[Object matching data]
* * * * * * * * *

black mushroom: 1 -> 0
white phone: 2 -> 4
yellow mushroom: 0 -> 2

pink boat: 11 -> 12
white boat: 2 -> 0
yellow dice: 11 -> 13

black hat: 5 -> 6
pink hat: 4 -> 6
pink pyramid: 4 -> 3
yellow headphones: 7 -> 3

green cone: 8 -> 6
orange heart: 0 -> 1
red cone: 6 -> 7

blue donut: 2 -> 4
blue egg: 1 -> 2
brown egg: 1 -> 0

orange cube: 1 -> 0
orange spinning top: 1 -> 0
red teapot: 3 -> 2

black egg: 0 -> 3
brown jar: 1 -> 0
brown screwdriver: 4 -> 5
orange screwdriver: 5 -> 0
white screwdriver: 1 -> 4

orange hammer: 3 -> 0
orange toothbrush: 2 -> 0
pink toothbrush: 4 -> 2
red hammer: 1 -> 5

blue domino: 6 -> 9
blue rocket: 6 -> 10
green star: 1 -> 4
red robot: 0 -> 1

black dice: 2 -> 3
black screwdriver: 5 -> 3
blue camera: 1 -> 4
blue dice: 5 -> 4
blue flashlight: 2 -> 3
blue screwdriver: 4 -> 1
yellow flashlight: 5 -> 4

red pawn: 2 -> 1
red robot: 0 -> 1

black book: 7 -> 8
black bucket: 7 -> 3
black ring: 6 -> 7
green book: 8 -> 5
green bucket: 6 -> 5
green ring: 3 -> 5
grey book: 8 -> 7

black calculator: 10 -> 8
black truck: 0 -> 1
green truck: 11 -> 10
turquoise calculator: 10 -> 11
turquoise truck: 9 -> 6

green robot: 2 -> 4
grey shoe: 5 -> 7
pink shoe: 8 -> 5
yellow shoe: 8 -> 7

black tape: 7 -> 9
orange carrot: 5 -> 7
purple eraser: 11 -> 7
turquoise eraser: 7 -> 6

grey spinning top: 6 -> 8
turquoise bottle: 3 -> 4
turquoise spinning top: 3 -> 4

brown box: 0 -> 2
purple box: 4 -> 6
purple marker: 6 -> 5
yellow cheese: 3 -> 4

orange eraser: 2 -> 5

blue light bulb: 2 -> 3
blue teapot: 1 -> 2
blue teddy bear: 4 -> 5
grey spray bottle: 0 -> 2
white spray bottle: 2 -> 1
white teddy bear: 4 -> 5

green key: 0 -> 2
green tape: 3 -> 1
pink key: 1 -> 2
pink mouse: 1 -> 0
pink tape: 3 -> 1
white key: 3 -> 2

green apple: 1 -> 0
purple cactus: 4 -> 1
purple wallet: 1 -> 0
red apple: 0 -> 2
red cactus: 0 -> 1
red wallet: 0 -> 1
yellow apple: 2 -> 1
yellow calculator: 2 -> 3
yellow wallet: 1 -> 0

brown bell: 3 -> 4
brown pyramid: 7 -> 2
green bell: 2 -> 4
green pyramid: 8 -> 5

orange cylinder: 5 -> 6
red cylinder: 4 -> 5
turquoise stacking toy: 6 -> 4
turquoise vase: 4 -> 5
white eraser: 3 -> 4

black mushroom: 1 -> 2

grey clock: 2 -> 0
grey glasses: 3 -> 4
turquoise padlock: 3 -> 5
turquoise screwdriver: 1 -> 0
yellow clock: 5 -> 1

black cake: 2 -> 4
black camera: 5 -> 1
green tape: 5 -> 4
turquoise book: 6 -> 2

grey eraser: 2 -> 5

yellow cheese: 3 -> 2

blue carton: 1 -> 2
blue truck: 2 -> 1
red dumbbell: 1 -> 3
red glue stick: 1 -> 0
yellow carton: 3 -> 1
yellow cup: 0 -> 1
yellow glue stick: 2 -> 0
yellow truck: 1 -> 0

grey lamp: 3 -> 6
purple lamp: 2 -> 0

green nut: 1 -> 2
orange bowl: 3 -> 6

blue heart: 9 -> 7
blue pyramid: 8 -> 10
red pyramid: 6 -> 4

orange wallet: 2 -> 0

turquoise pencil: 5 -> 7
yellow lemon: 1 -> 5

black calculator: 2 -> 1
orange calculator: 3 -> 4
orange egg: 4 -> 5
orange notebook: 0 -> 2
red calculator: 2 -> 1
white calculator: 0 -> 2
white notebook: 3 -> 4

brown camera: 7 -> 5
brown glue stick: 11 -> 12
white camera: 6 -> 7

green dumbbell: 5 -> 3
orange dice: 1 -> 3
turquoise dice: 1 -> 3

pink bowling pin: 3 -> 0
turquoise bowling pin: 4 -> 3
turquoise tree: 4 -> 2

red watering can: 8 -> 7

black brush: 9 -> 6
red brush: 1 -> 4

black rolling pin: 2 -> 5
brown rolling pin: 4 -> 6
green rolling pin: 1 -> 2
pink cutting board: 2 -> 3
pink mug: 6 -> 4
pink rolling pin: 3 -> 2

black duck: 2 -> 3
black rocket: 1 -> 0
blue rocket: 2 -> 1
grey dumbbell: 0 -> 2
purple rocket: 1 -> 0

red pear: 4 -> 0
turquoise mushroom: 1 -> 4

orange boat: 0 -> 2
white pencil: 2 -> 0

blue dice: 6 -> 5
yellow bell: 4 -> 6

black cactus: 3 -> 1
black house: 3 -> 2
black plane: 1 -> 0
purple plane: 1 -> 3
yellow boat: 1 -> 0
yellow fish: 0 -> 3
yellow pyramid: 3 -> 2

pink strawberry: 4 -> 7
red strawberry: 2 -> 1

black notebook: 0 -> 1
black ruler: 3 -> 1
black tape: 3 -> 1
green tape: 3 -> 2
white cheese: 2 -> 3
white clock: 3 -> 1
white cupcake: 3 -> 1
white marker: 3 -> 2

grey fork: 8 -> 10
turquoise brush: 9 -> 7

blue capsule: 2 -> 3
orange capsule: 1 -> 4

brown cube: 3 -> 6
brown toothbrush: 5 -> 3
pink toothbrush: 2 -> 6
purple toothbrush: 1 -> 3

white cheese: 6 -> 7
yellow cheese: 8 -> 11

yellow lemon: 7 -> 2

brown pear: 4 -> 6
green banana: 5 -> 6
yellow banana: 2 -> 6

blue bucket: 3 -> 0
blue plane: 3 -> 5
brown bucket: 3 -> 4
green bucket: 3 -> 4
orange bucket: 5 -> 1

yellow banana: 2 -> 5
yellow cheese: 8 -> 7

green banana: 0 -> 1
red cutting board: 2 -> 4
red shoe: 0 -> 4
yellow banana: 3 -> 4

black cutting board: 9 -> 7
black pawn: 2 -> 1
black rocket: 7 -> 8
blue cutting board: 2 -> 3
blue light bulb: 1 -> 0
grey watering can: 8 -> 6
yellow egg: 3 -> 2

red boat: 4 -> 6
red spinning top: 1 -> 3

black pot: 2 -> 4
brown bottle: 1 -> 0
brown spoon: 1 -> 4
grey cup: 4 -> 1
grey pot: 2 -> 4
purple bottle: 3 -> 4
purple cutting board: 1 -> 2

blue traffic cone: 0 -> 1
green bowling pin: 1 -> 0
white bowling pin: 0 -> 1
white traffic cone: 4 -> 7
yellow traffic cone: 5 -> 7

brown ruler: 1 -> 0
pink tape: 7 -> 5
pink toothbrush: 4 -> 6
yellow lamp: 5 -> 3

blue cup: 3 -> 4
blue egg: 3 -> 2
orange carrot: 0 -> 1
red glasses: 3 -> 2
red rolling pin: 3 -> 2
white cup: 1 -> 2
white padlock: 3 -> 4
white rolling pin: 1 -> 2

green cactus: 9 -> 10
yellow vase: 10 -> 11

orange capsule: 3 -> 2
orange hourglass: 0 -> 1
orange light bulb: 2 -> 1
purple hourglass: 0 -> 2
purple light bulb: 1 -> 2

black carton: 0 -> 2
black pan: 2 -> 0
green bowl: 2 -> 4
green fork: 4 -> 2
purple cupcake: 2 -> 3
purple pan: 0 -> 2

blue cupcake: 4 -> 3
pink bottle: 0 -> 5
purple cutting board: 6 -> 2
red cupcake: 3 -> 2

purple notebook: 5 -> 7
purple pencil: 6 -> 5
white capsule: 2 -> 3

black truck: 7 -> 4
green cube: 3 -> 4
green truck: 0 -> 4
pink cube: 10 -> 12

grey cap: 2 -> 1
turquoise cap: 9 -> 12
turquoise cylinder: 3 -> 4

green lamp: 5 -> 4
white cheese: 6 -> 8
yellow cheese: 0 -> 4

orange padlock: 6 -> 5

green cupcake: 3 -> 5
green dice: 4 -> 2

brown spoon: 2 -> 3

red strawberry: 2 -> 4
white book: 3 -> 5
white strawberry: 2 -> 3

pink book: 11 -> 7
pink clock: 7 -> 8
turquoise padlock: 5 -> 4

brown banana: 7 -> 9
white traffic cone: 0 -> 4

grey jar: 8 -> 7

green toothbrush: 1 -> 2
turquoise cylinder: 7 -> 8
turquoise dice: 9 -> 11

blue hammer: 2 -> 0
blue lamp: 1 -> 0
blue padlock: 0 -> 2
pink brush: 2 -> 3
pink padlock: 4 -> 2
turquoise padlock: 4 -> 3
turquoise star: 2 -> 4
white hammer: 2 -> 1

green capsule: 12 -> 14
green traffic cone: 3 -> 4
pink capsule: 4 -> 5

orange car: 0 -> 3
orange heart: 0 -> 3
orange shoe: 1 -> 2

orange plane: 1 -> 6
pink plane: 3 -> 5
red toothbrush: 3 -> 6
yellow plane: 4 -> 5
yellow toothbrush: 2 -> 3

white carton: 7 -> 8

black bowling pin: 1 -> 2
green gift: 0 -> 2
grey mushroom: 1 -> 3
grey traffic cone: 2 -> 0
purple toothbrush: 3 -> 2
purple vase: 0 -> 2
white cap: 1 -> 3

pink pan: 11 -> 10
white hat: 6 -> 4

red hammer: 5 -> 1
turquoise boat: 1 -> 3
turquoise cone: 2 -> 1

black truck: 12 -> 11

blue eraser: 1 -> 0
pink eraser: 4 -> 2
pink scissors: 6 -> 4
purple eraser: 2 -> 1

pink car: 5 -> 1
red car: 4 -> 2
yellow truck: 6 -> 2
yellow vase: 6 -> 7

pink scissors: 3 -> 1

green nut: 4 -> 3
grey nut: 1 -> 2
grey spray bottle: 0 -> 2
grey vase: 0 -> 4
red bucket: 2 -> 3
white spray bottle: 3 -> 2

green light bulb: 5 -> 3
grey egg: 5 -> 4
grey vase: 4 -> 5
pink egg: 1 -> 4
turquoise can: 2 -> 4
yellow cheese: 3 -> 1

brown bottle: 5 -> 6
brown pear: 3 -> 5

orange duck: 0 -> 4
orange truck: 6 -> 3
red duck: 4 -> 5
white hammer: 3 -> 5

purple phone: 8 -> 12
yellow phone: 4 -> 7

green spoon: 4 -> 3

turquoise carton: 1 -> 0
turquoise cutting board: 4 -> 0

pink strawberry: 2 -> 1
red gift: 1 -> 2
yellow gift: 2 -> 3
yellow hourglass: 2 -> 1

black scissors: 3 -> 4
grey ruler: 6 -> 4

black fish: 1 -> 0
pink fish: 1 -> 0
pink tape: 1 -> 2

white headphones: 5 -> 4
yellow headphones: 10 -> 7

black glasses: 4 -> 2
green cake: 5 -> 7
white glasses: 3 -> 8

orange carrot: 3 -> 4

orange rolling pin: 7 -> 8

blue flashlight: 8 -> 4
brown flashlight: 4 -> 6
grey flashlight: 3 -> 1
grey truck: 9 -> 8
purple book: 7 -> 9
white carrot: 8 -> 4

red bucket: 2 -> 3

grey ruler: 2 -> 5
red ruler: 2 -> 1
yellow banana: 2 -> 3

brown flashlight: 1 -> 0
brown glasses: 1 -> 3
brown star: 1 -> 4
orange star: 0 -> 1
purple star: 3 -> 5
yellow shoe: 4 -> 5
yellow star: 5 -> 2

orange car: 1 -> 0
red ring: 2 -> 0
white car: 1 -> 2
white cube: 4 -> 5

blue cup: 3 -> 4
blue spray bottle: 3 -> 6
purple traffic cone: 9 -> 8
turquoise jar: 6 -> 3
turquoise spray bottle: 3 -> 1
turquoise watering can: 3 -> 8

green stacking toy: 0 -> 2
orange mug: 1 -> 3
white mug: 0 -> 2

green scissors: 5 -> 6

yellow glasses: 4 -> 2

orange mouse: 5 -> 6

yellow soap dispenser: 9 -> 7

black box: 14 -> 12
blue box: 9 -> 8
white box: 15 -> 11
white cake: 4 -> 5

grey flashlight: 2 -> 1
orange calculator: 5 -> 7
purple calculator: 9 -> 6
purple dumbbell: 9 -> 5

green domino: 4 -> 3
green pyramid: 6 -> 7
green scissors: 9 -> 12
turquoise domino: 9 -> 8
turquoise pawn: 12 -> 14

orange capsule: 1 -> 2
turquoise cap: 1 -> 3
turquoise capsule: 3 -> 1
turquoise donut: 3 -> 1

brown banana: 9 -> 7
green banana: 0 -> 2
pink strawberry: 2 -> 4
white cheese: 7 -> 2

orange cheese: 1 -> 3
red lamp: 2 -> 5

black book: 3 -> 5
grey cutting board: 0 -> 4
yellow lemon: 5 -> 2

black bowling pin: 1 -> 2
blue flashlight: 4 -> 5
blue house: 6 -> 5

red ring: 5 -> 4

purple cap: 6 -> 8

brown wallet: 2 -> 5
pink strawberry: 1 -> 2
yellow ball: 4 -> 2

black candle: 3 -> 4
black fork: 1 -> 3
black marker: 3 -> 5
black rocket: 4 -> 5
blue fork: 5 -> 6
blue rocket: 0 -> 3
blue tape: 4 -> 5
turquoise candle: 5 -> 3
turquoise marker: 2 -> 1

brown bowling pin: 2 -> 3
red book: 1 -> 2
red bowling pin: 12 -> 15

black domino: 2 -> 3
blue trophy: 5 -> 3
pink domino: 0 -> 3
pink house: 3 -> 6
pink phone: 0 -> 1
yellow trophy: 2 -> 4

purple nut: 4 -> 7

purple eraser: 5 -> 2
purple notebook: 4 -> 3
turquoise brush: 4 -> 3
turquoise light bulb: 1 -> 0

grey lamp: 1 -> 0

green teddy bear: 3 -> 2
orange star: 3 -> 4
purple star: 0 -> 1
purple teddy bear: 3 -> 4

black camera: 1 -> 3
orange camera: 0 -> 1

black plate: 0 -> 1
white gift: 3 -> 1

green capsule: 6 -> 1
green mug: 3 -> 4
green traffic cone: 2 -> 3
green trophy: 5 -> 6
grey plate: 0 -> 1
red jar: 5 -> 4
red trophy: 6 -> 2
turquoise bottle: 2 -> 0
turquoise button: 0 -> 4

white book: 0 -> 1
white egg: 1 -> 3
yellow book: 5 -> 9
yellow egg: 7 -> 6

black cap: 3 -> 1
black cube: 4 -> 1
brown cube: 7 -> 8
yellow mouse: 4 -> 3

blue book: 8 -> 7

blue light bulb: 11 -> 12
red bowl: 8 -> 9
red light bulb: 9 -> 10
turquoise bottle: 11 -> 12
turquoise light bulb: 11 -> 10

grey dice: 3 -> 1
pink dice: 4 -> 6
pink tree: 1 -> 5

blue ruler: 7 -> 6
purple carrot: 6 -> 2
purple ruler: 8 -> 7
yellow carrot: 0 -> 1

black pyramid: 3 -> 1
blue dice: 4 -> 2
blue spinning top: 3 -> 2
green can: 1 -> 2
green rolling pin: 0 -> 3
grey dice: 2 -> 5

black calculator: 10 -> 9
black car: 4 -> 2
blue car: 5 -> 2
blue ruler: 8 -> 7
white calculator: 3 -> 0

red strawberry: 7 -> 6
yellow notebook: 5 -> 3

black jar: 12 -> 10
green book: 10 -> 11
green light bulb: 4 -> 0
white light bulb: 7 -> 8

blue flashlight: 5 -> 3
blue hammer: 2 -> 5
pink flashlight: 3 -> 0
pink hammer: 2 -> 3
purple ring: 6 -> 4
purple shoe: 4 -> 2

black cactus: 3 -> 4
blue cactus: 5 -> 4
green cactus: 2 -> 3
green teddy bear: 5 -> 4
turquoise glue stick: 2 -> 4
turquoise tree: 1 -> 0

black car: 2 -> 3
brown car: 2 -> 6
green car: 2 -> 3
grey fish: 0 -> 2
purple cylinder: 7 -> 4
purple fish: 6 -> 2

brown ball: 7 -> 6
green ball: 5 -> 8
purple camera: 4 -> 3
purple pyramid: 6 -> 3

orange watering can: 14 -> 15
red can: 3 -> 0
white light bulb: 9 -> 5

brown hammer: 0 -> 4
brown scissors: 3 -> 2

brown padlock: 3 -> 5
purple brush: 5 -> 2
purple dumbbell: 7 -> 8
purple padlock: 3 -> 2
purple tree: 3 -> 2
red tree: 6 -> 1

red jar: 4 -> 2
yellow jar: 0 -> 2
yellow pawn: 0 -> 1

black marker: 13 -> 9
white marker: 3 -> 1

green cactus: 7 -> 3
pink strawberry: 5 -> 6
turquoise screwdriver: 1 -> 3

* * * * * * * * *

> _ACTION ITEM_
Start at the first line of the entries and stop at the line that contains "orange cube: 1 -> 0". Repeat every line in that span exactly, and nothing beyond it.

> _TASK RESPONSE_
black mushroom: 1 -> 0
white phone: 2 -> 4
yellow mushroom: 0 -> 2

pink boat: 11 -> 12
white boat: 2 -> 0
yellow dice: 11 -> 13

black hat: 5 -> 6
pink hat: 4 -> 6
pink pyramid: 4 -> 3
yellow headphones: 7 -> 3

green cone: 8 -> 6
orange heart: 0 -> 1
red cone: 6 -> 7

blue donut: 2 -> 4
blue egg: 1 -> 2
brown egg: 1 -> 0

orange cube: 1 -> 0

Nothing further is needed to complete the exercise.